Dataset ::
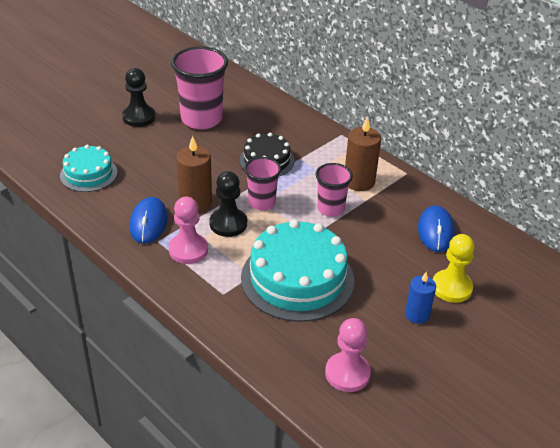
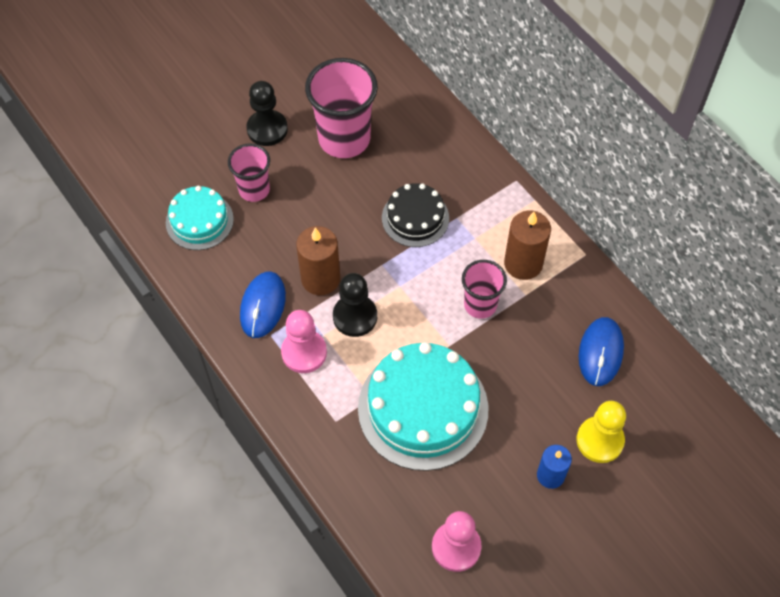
camera: 10 degrees right, 20 degrees up
(261, 203) = (399, 287): pink cup -> pink cup (254, 190)

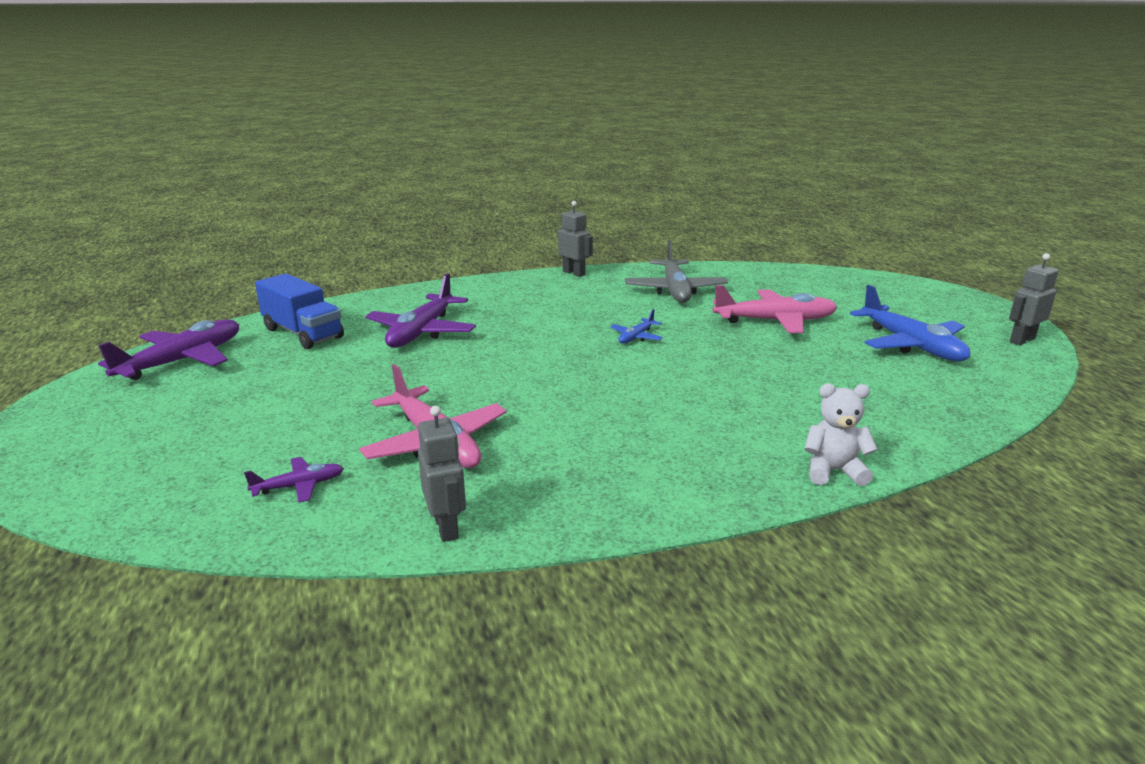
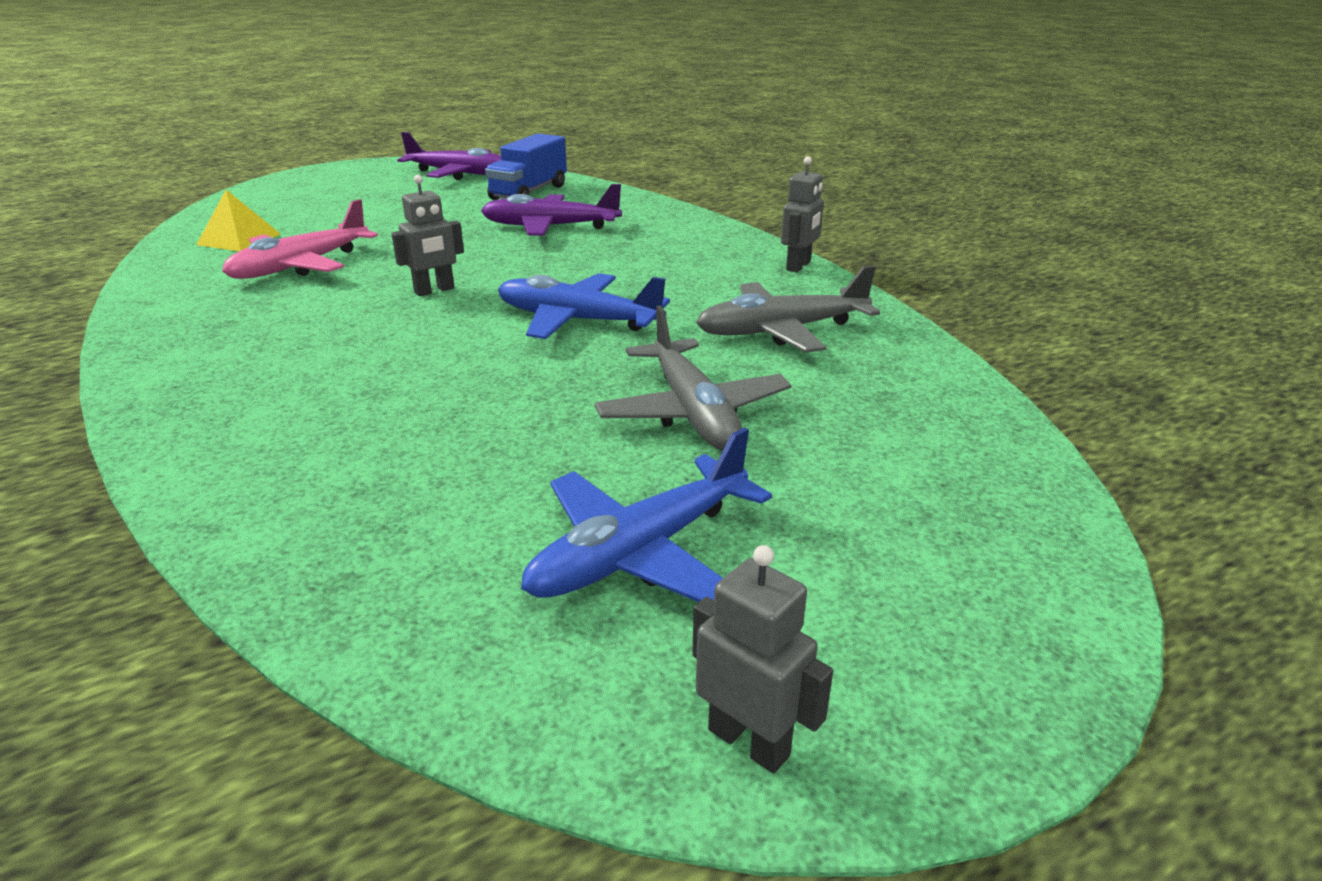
camera: 75 degrees right, 5 degrees up
(299, 486) = (239, 239): purple plane -> yellow pyramid
(446, 527) = (155, 289): grey robot -> grey robot (434, 290)
(636, 337) = (578, 320): blue plane -> blue plane, size x2.05
(774, 321) = (692, 411): pink plane -> grey plane
(833, 471) = (178, 458): white teddy bear -> none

Aim of the exercise :: Using the listing above, gather each line that holds the string "pink" and copy it.

Result of this exercise ::
(261, 203) = (399, 287): pink cup -> pink cup (254, 190)
(774, 321) = (692, 411): pink plane -> grey plane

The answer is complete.